------ RECORDS TO PROCESS ------

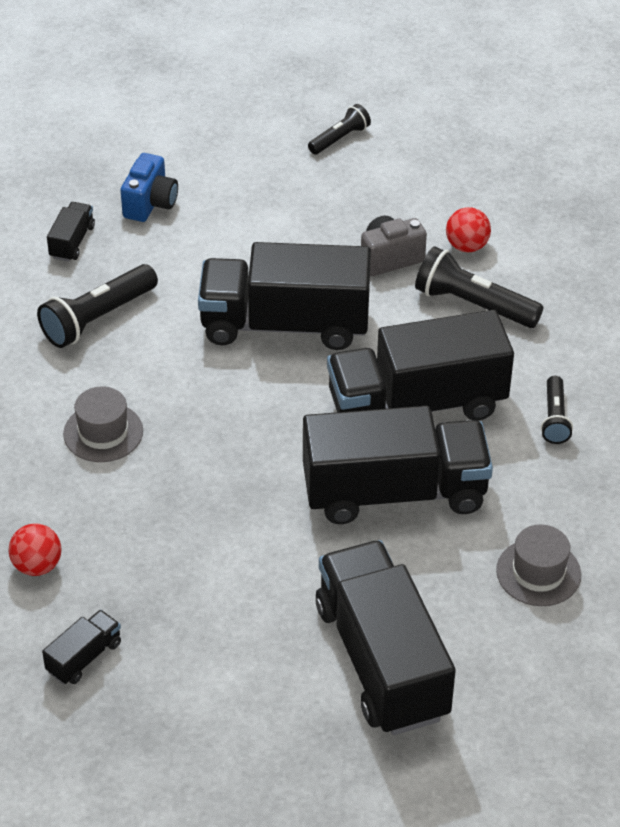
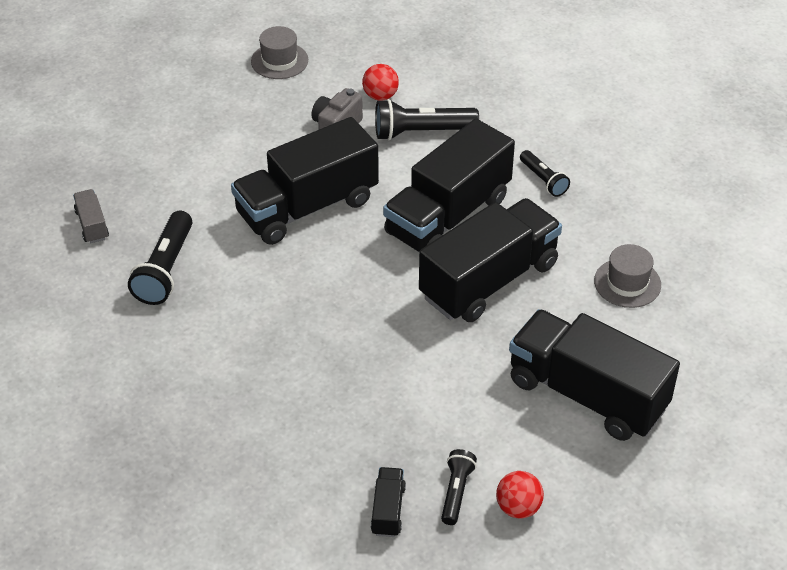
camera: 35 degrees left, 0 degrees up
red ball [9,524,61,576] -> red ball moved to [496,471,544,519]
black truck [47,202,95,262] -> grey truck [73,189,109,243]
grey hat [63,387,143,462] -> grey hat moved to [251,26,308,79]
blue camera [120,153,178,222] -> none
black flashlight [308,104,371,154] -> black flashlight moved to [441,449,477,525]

------

**WHAT THE EXERCISE ASKS**.
Every line containing the string "grey" is required; copy each such line from the data.

**ANSWER TO THIS TASK**.
black truck [47,202,95,262] -> grey truck [73,189,109,243]
grey hat [63,387,143,462] -> grey hat moved to [251,26,308,79]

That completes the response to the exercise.